**REQUIREMENT**. Hand back, word for word, the lines from the one containing "[(475,6),(473,0),(418,0),(413,2),(420,23),(475,6)]" to the end of the records, both included, and leave out pictures.

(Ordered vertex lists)
_____
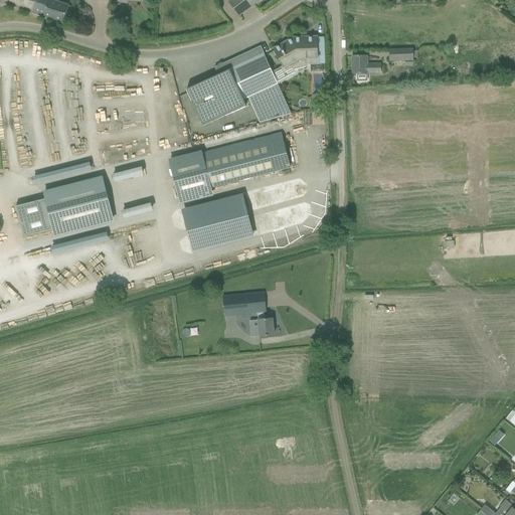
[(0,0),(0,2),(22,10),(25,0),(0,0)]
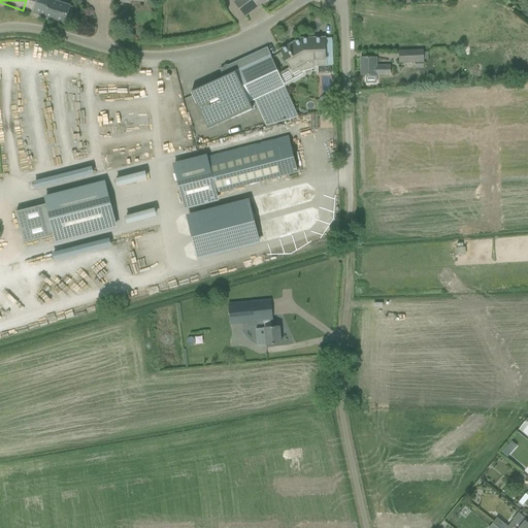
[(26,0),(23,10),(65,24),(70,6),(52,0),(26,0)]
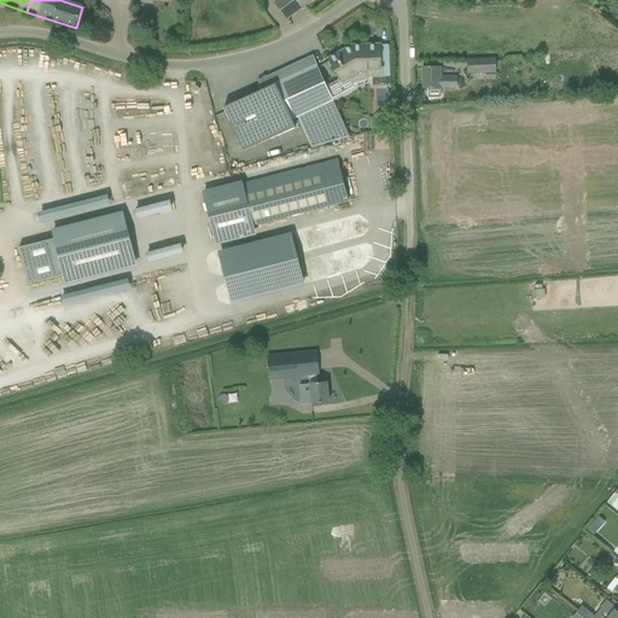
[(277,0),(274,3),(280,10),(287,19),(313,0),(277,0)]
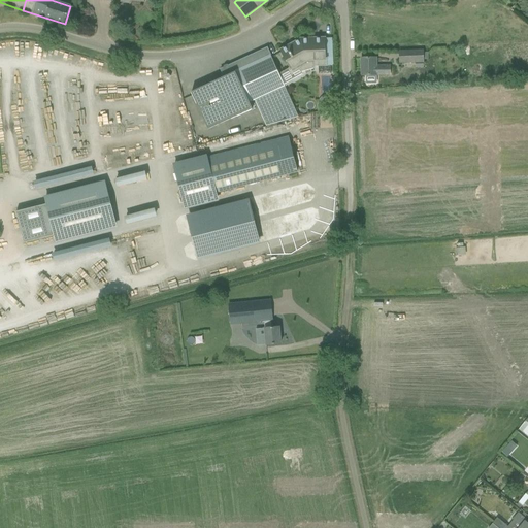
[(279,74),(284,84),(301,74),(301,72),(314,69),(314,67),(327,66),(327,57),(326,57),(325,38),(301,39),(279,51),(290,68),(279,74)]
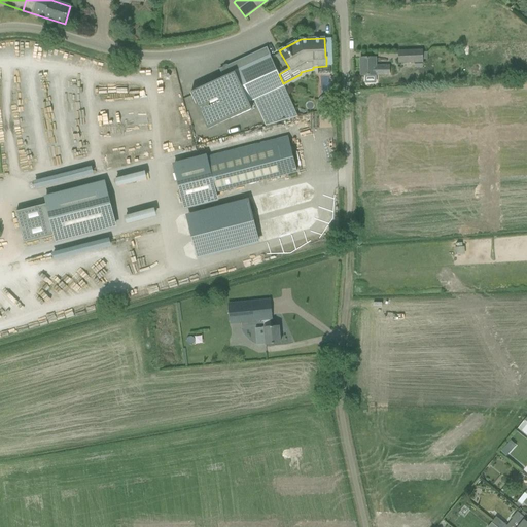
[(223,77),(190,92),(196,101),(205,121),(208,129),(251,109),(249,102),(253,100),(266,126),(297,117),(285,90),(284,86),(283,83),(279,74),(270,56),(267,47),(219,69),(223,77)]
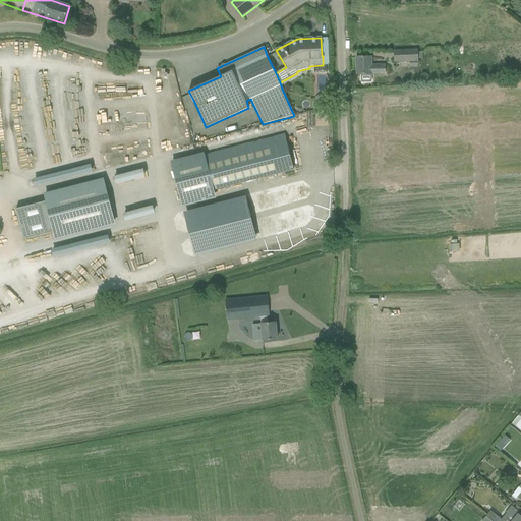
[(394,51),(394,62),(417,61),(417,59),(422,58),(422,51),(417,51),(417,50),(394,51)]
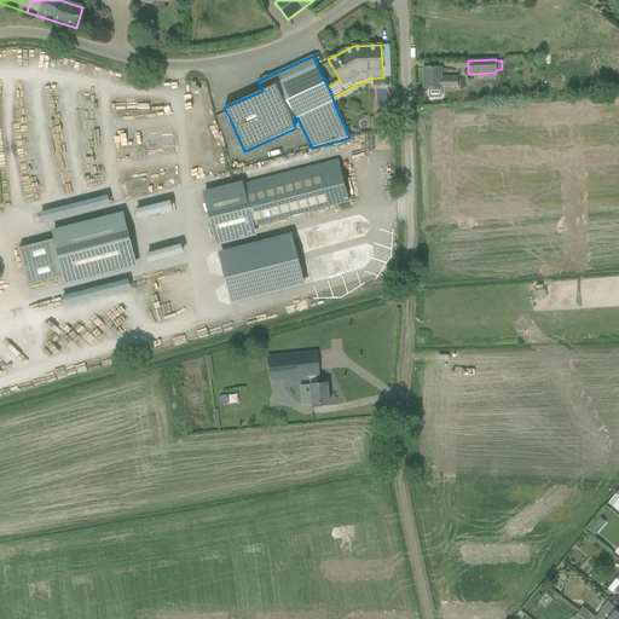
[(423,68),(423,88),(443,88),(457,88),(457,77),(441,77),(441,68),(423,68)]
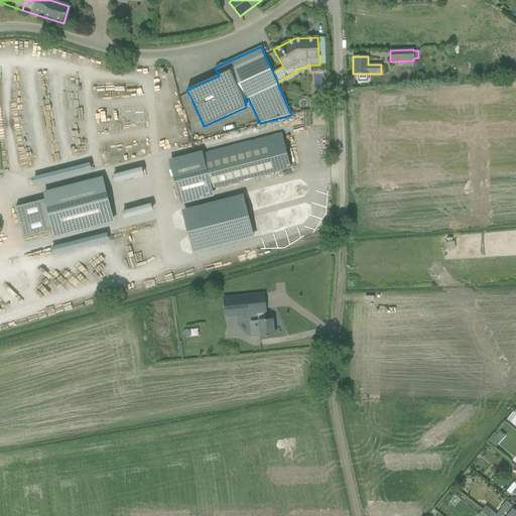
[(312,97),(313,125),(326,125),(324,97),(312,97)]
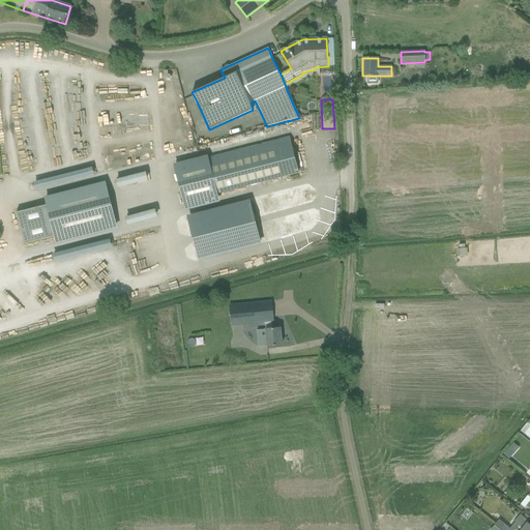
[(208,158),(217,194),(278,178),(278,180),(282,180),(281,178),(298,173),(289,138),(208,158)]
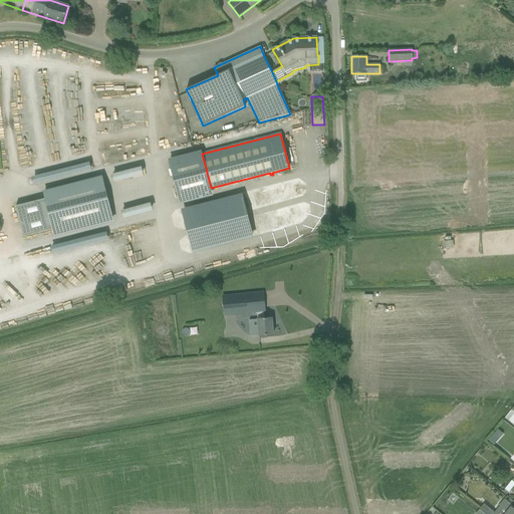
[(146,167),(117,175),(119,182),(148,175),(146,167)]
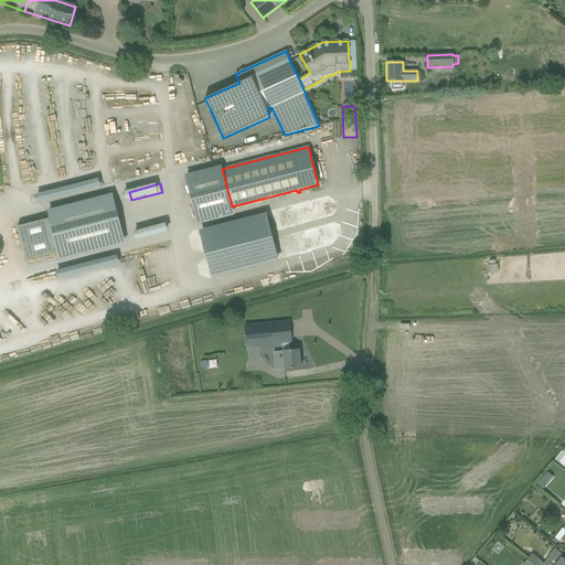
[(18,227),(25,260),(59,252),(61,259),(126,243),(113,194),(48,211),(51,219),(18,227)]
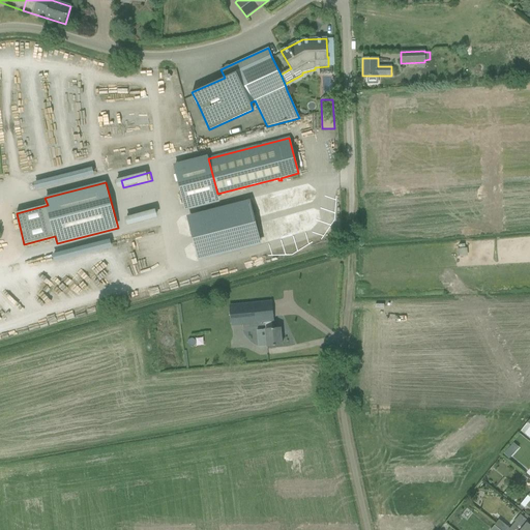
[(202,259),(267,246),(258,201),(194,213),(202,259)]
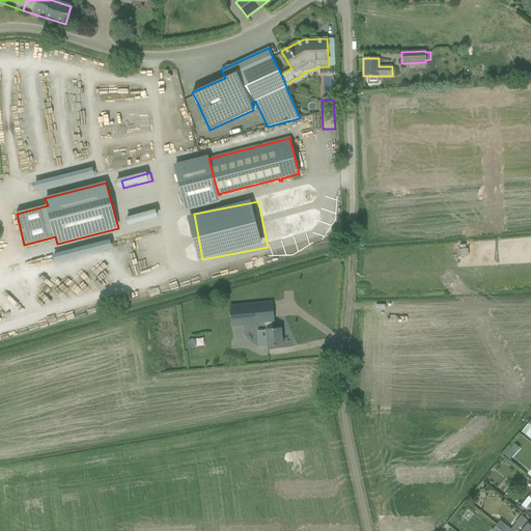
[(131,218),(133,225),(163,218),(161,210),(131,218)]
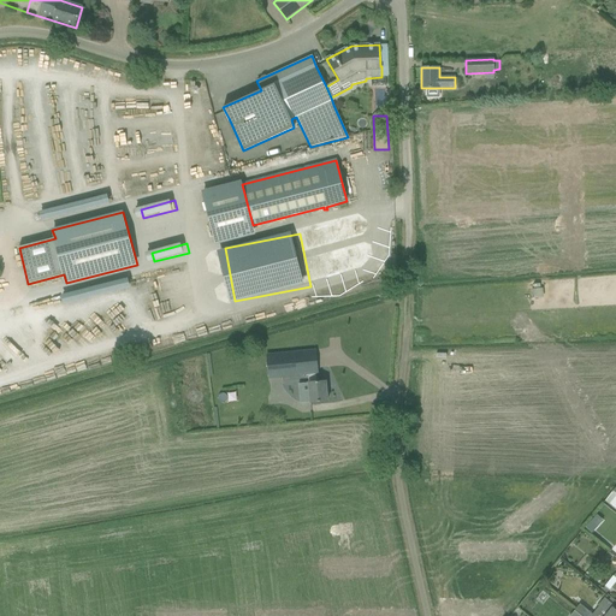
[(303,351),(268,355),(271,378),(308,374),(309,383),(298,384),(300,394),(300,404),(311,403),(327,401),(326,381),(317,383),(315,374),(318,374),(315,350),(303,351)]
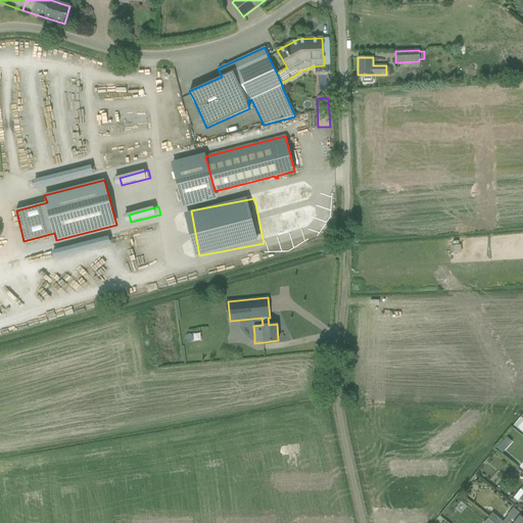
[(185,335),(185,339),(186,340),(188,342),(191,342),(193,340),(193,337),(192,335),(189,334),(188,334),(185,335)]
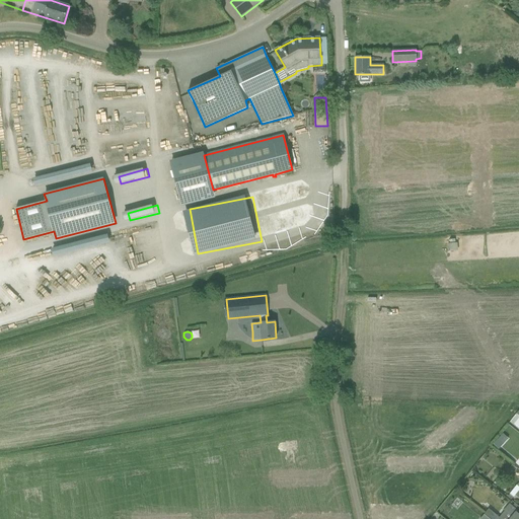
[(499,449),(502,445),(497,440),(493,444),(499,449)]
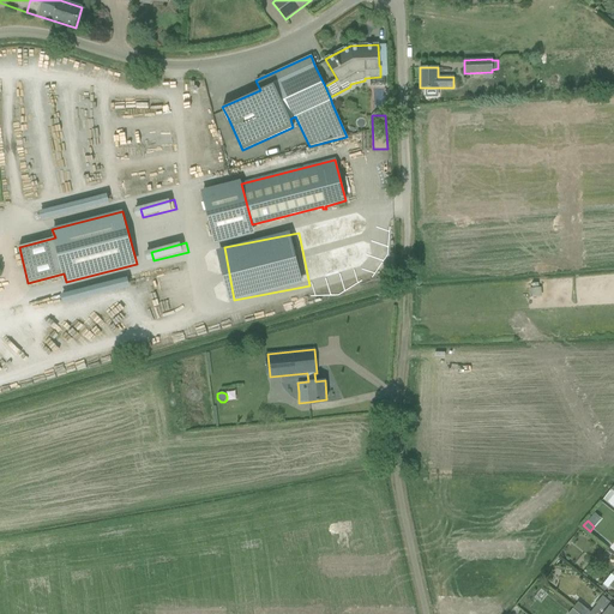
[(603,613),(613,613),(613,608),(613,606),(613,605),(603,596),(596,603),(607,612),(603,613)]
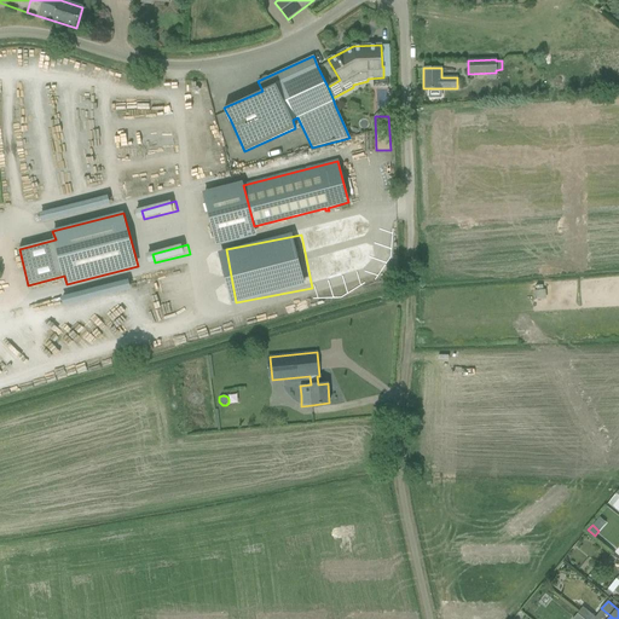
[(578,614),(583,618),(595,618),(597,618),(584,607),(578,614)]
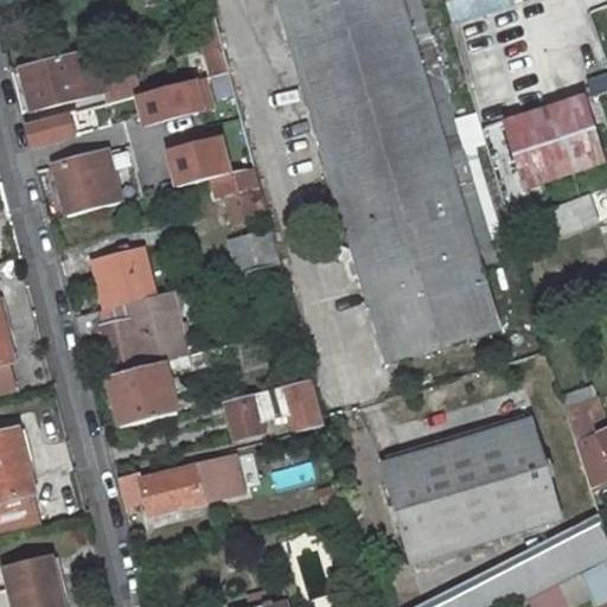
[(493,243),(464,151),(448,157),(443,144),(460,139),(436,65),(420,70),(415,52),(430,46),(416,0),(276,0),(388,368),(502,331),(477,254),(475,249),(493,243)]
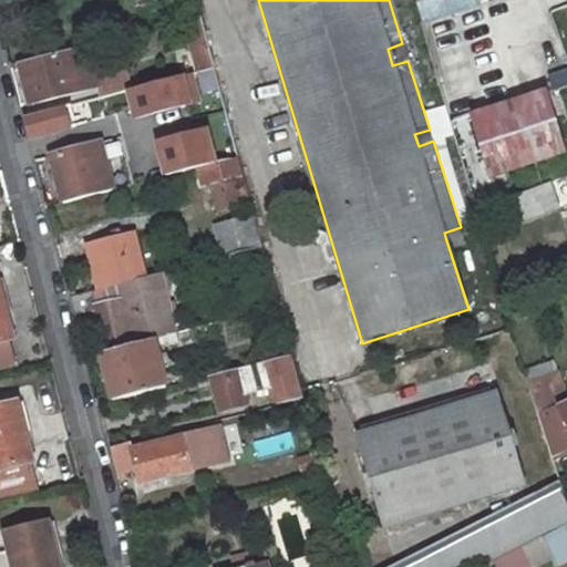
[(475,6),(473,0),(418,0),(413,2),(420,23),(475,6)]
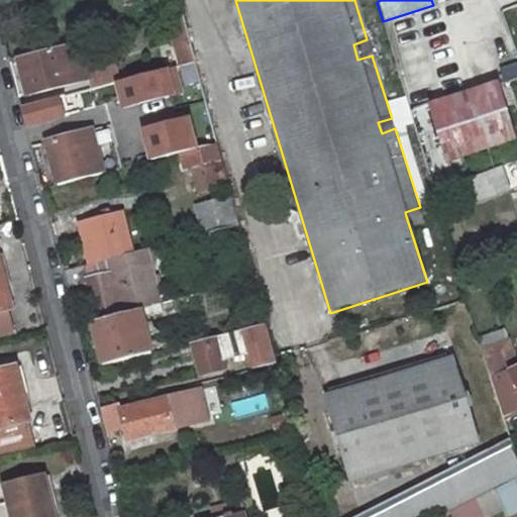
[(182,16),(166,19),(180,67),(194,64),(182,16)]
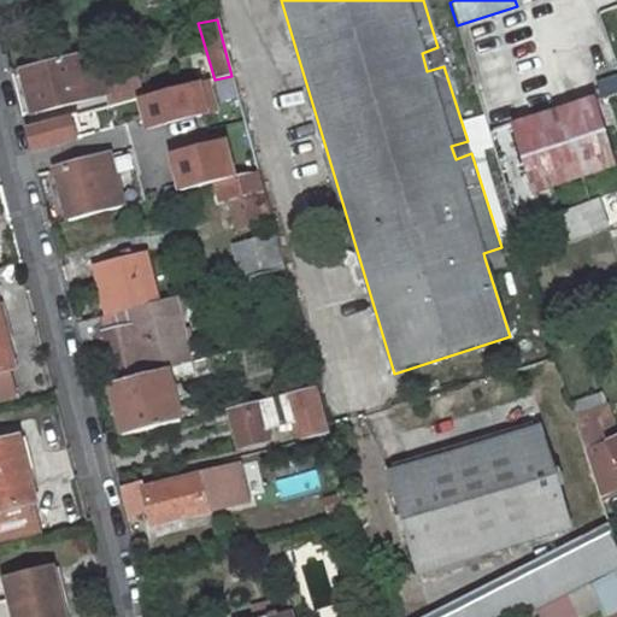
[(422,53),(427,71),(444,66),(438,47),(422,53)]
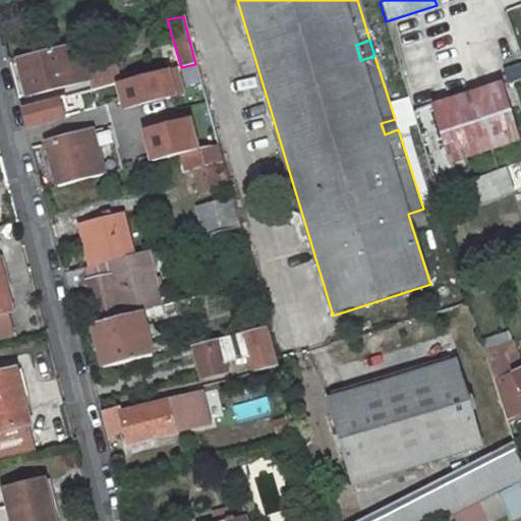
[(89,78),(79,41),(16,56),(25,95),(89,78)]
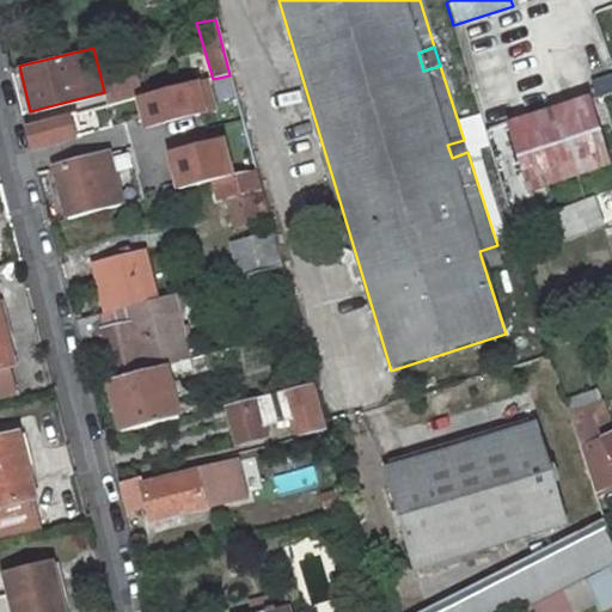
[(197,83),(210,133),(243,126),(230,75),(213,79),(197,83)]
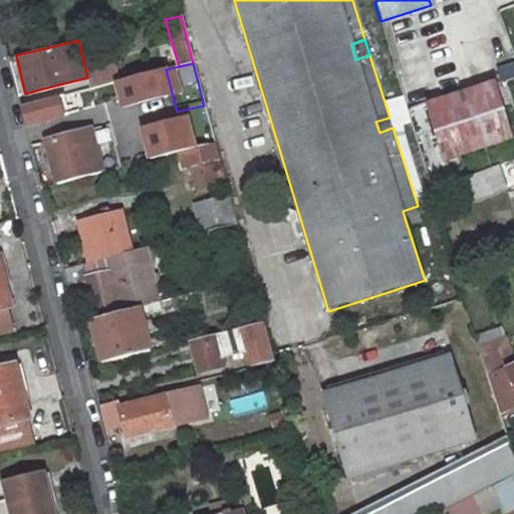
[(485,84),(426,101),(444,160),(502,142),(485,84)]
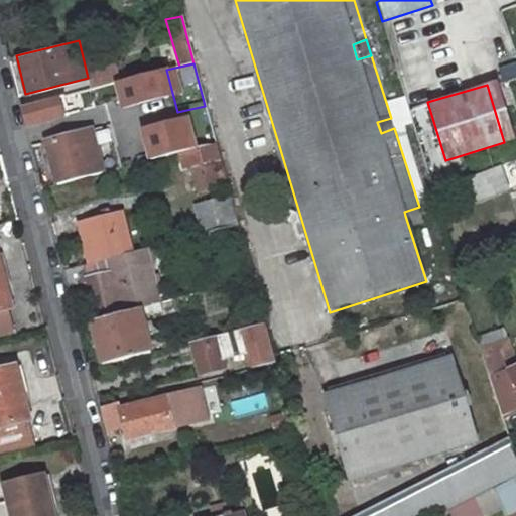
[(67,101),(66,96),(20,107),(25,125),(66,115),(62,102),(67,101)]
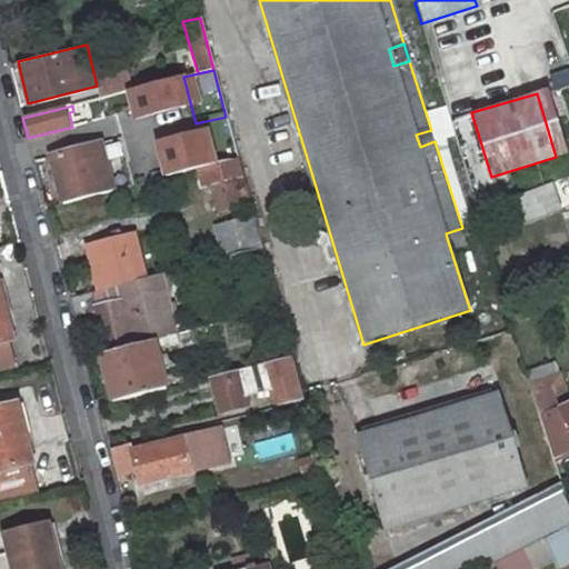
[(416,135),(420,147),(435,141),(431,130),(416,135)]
_____
**EXERCISE RESPONSE**.
[(475,6),(473,0),(418,0),(413,2),(420,23),(475,6)]
[(182,16),(166,19),(180,67),(194,64),(182,16)]
[(422,53),(427,71),(444,66),(438,47),(422,53)]
[(89,78),(79,41),(16,56),(25,95),(89,78)]
[(197,83),(210,133),(243,126),(230,75),(213,79),(197,83)]
[(485,84),(426,101),(444,160),(502,142),(485,84)]
[(67,101),(66,96),(20,107),(25,125),(66,115),(62,102),(67,101)]
[(416,135),(420,147),(435,141),(431,130),(416,135)]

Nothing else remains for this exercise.